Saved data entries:
§ §
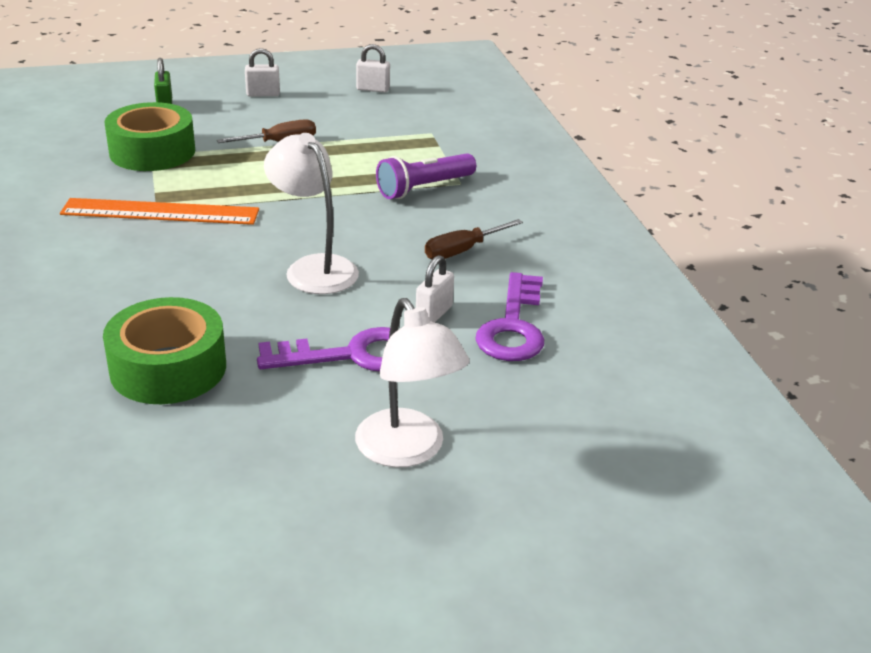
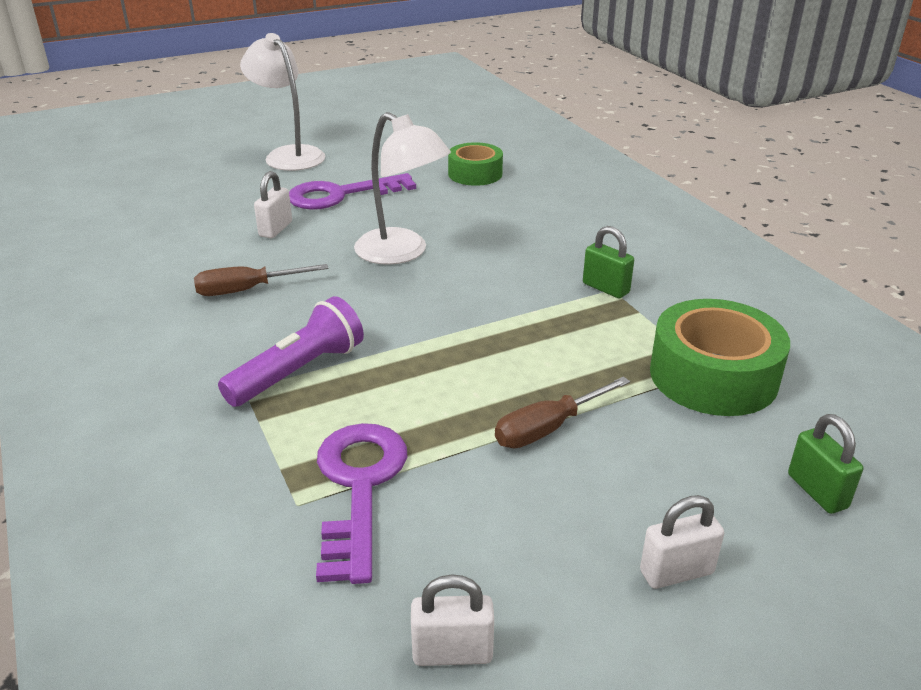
camera: 170 degrees right, 0 degrees up
(160, 212) = (605, 288): orange ruler -> green padlock
(168, 368) = (475, 174): green tape -> green tape, size x0.63
(462, 251) = (246, 290): brown screwdriver -> brown screwdriver turned 150 degrees counterclockwise
(513, 326) = (202, 228): purple key -> purple key (359, 487)

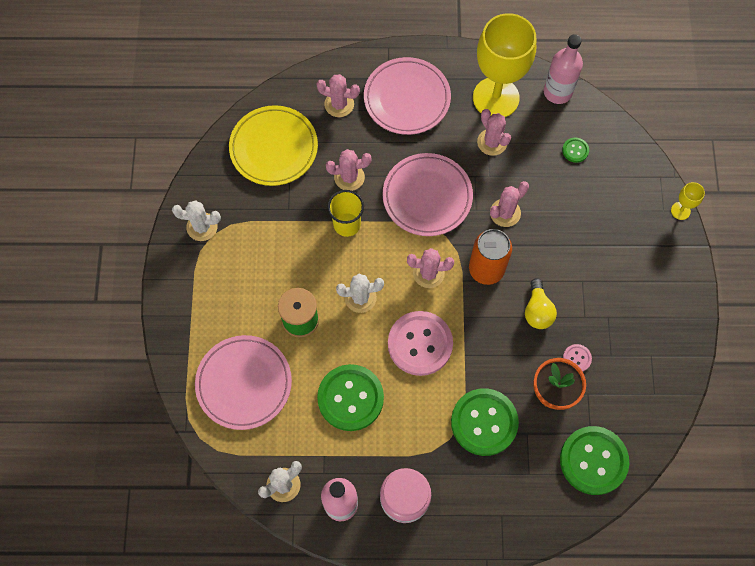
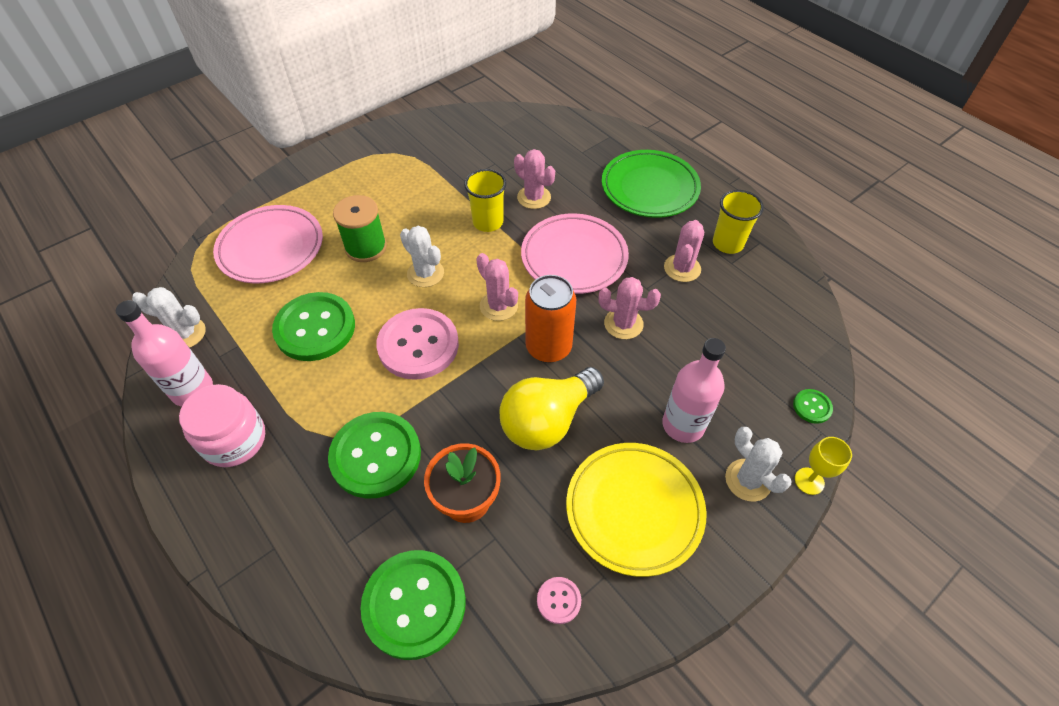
camera: 50 degrees right, 15 degrees down
(202, 227) = (395, 143): white cactus -> white cactus (748, 480)
(274, 148) = (508, 141): yellow plate -> yellow plate (634, 510)
(339, 104) = (592, 153): pink cactus -> none
(407, 99) = (649, 188): pink plate -> green plate
(496, 98) = (728, 243): yellow goblet -> yellow cup
(537, 310) = (547, 420): yellow light bulb -> yellow light bulb, size x1.64
(557, 92) = (794, 283): pink bottle -> pink bottle (683, 425)
(575, 150) = (754, 337): green button -> green button (812, 407)
(577, 358) = (528, 496): pink button -> pink button (558, 600)

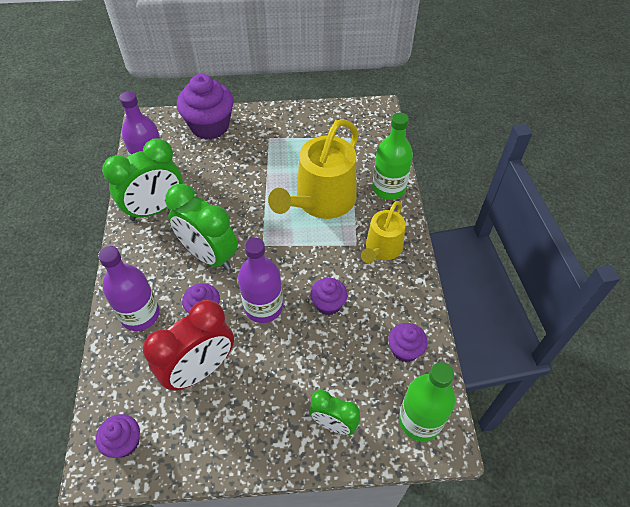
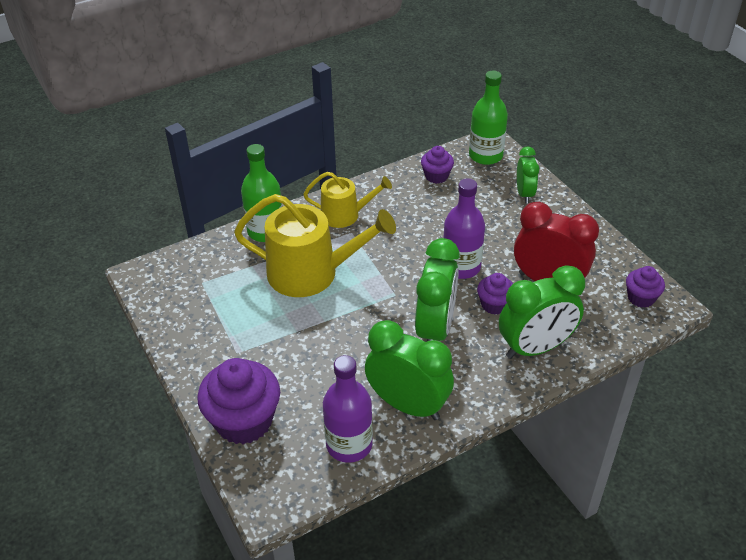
camera: 115 degrees left, 10 degrees down
(140, 314) = (535, 348): purple bottle -> green clock
(328, 304) = (427, 229): purple cupcake -> none

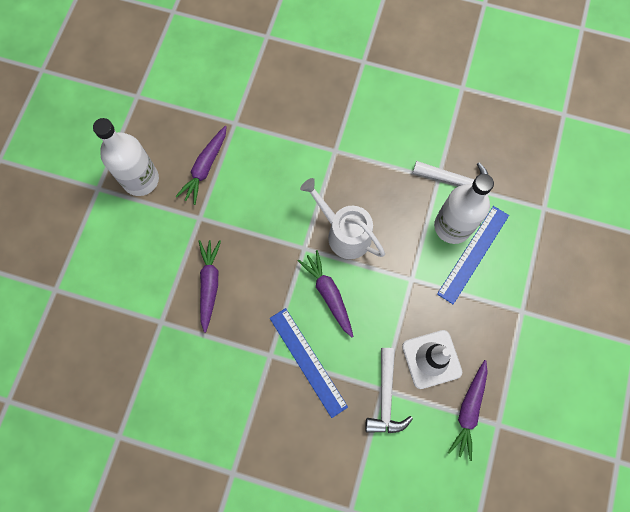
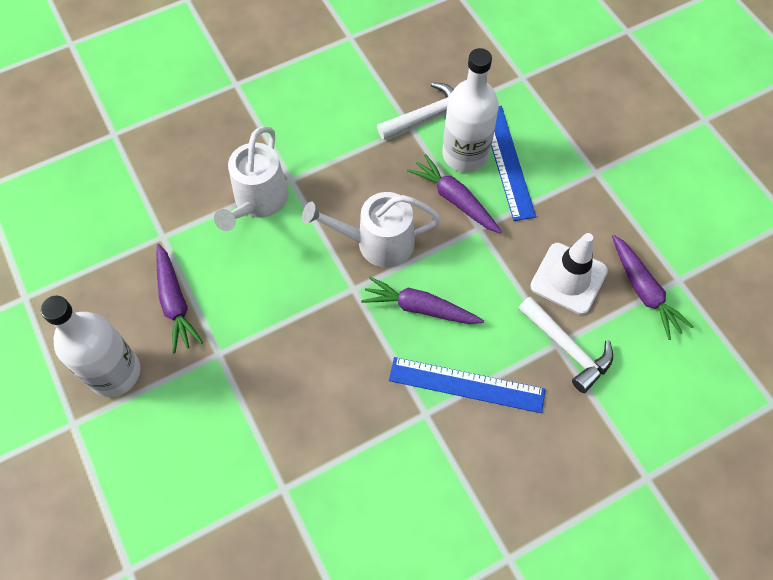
camera: 45 degrees left, 10 degrees down
(209, 284) = (296, 406): purple carrot -> purple carrot (455, 199)
(304, 148) = (258, 201): none -> white watering can

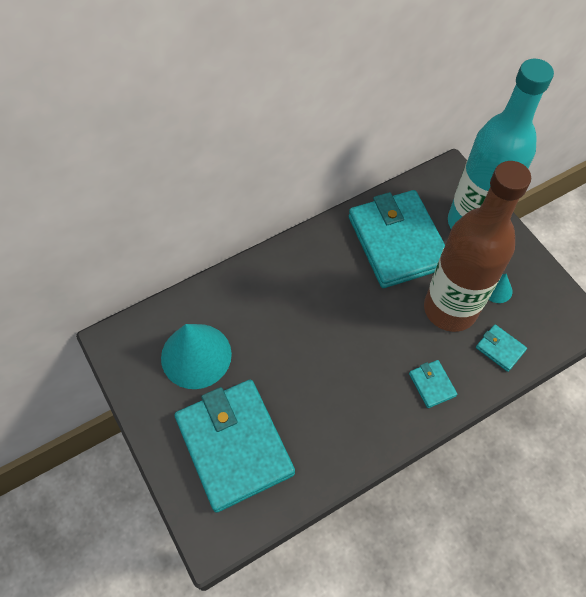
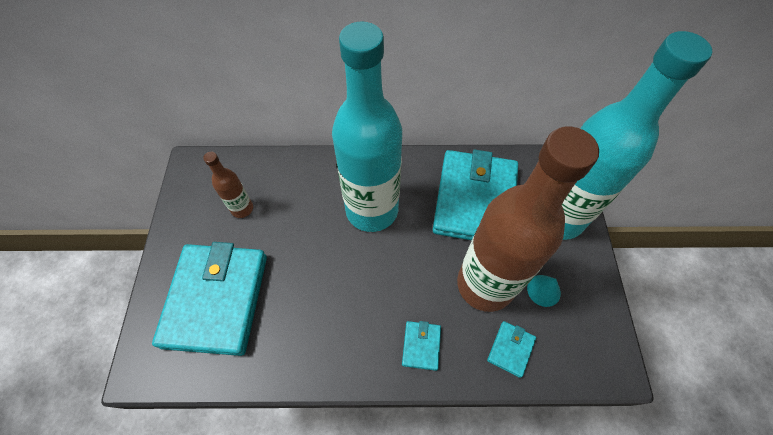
camera: 30 degrees right, 0 degrees up
(196, 355) = (242, 209): turquoise cone -> brown bottle
(316, 295) = (372, 210): none -> turquoise bottle
(500, 349) = (510, 349): turquoise wallet -> turquoise wallet turned 45 degrees clockwise

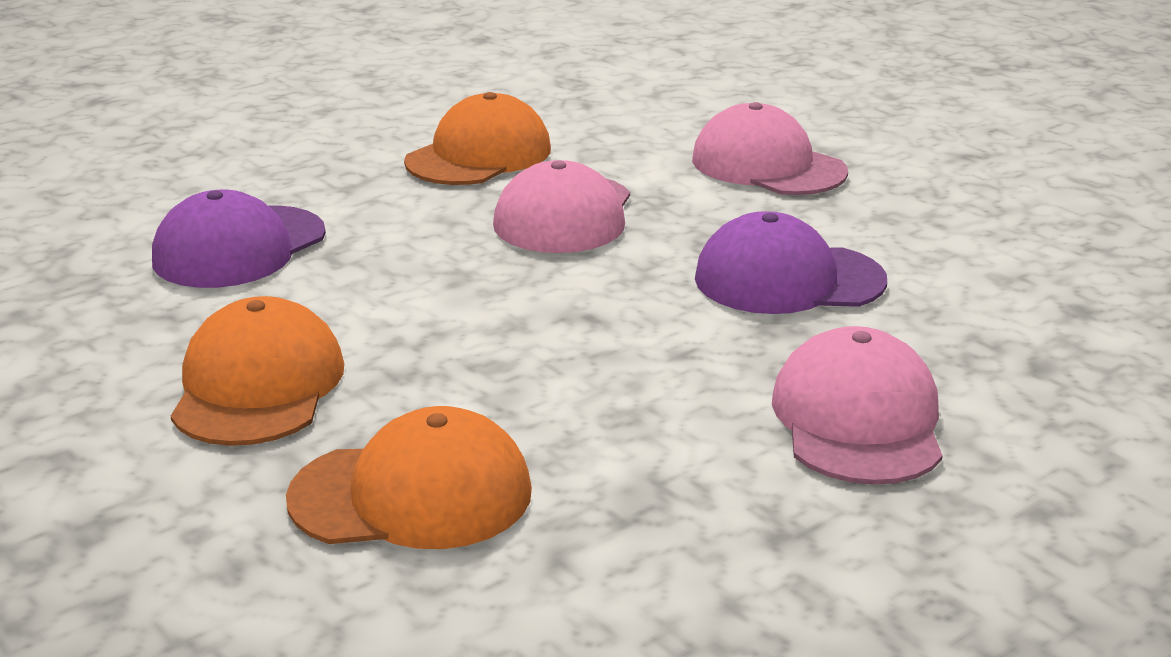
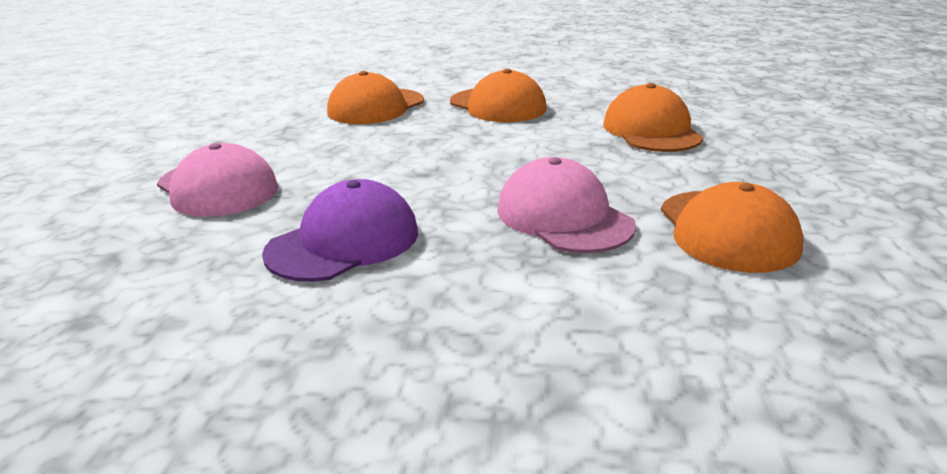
camera: 135 degrees right, 0 degrees up
(239, 247) = (651, 130): purple cap -> orange cap
(768, 166) = (522, 352): pink cap -> none

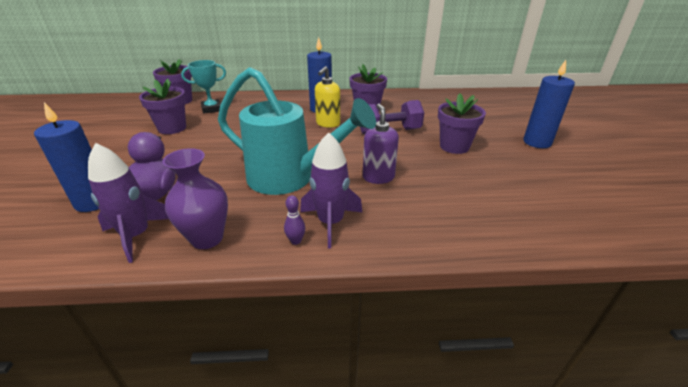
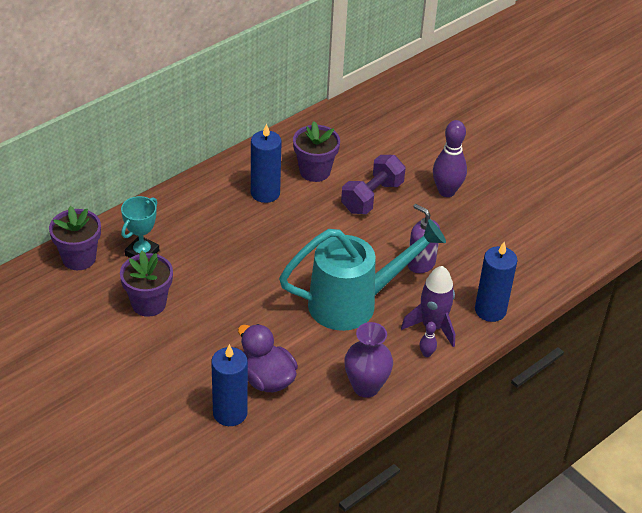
camera: 40 degrees left, 10 degrees up
(136, 235) = (313, 414): purple rocket -> none
(328, 124) = (301, 214): yellow soap dispenser -> none
(454, 146) = (446, 191): purple flower pot -> purple bowling pin
(537, 142) = (508, 150): blue candle -> blue candle (490, 310)

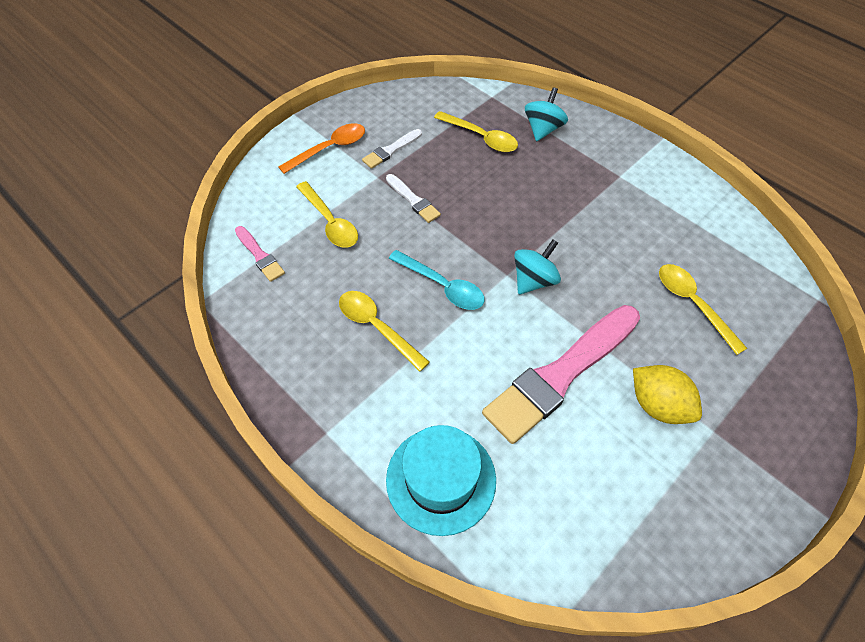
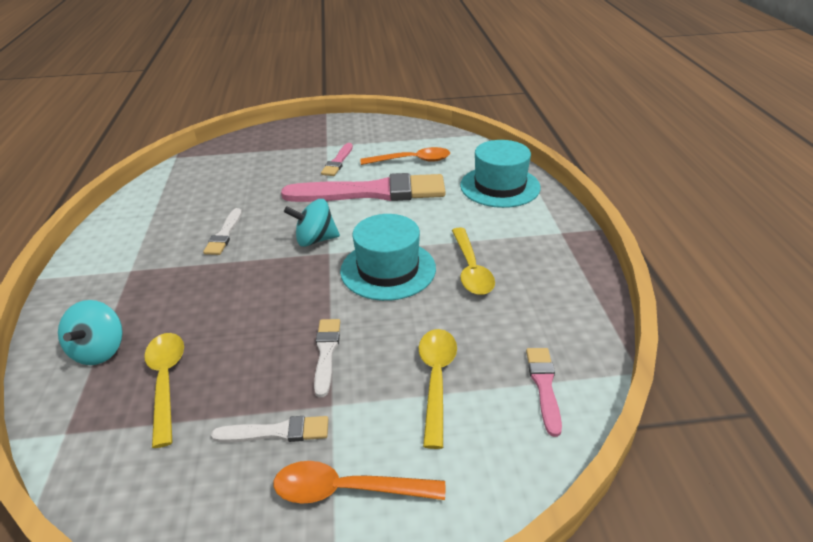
camera: 140 degrees left, 20 degrees down
(442, 286) = (388, 269): turquoise spoon -> turquoise hat
(543, 129) = (99, 350): turquoise spinning top -> turquoise spinning top turned 60 degrees counterclockwise
(584, 467) = (412, 161): none -> orange spoon
(610, 241) = (224, 234): none -> white brush
(658, 405) = (338, 162): yellow lemon -> pink brush
(692, 304) = (241, 184): yellow spoon -> none

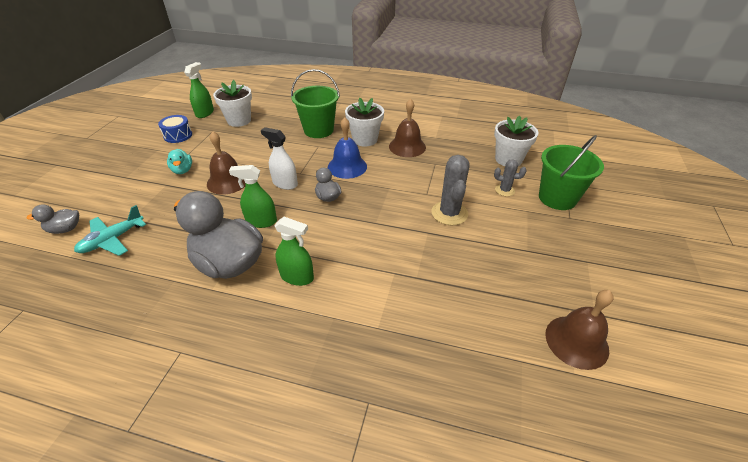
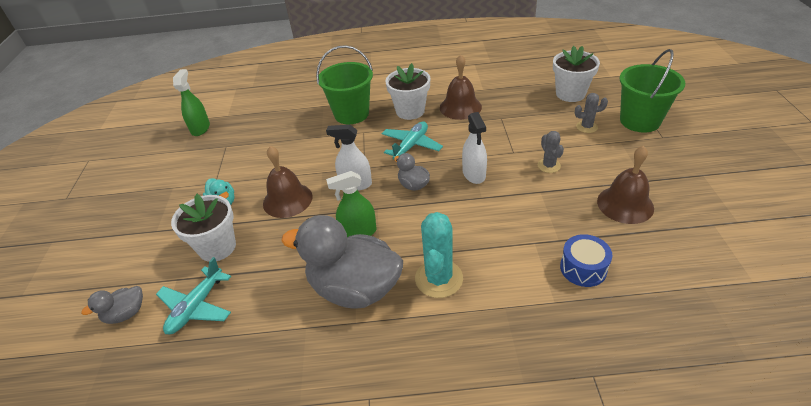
camera: 15 degrees left, 0 degrees up
(178, 135) = (186, 163): blue drum -> blue drum (583, 268)
(239, 120) = (249, 126): white flower pot -> white flower pot (217, 247)
(297, 277) = (439, 278): green spray bottle -> turquoise cactus
(347, 166) = (411, 146): blue bell -> turquoise plane
(382, 202) = (474, 174): none -> white spray bottle
(449, 213) = (549, 166): grey cactus -> grey cactus, size x0.57
(576, 341) = (738, 252): brown bell -> brown bell (625, 204)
§ §
TRY IT: Would you write out every record word for word, leaving no picture in?

RESPONSE BELOW:
camera: 170 degrees right, 0 degrees up
(160, 212) = (605, 288): orange ruler -> green padlock
(168, 368) = (475, 174): green tape -> green tape, size x0.63
(462, 251) = (246, 290): brown screwdriver -> brown screwdriver turned 150 degrees counterclockwise
(513, 326) = (202, 228): purple key -> purple key (359, 487)

camera: 50 degrees right, 15 degrees down
(202, 227) = (395, 143): white cactus -> white cactus (748, 480)
(274, 148) = (508, 141): yellow plate -> yellow plate (634, 510)
(339, 104) = (592, 153): pink cactus -> none
(407, 99) = (649, 188): pink plate -> green plate
(496, 98) = (728, 243): yellow goblet -> yellow cup
(537, 310) = (547, 420): yellow light bulb -> yellow light bulb, size x1.64
(557, 92) = (794, 283): pink bottle -> pink bottle (683, 425)
(575, 150) = (754, 337): green button -> green button (812, 407)
(577, 358) = (528, 496): pink button -> pink button (558, 600)

camera: 115 degrees left, 10 degrees down
(140, 314) = (535, 348): purple bottle -> green clock
(328, 304) = (427, 229): purple cupcake -> none

camera: 45 degrees left, 10 degrees down
(209, 284) = (296, 406): purple carrot -> purple carrot (455, 199)
(304, 148) = (258, 201): none -> white watering can

camera: 30 degrees right, 0 degrees up
(196, 355) = (242, 209): turquoise cone -> brown bottle
(316, 295) = (372, 210): none -> turquoise bottle
(500, 349) = (510, 349): turquoise wallet -> turquoise wallet turned 45 degrees clockwise

camera: 135 degrees right, 0 degrees up
(239, 247) = (651, 130): purple cap -> orange cap
(768, 166) = (522, 352): pink cap -> none

camera: 40 degrees left, 10 degrees up
(136, 235) = (313, 414): purple rocket -> none
(328, 124) = (301, 214): yellow soap dispenser -> none
(454, 146) = (446, 191): purple flower pot -> purple bowling pin
(537, 142) = (508, 150): blue candle -> blue candle (490, 310)

camera: 140 degrees left, 20 degrees down
(442, 286) = (388, 269): turquoise spoon -> turquoise hat
(543, 129) = (99, 350): turquoise spinning top -> turquoise spinning top turned 60 degrees counterclockwise
(584, 467) = (412, 161): none -> orange spoon
(610, 241) = (224, 234): none -> white brush
(658, 405) = (338, 162): yellow lemon -> pink brush
(692, 304) = (241, 184): yellow spoon -> none

camera: 15 degrees left, 0 degrees up
(178, 135) = (186, 163): blue drum -> blue drum (583, 268)
(239, 120) = (249, 126): white flower pot -> white flower pot (217, 247)
(297, 277) = (439, 278): green spray bottle -> turquoise cactus
(347, 166) = (411, 146): blue bell -> turquoise plane
(382, 202) = (474, 174): none -> white spray bottle
(449, 213) = (549, 166): grey cactus -> grey cactus, size x0.57
(576, 341) = (738, 252): brown bell -> brown bell (625, 204)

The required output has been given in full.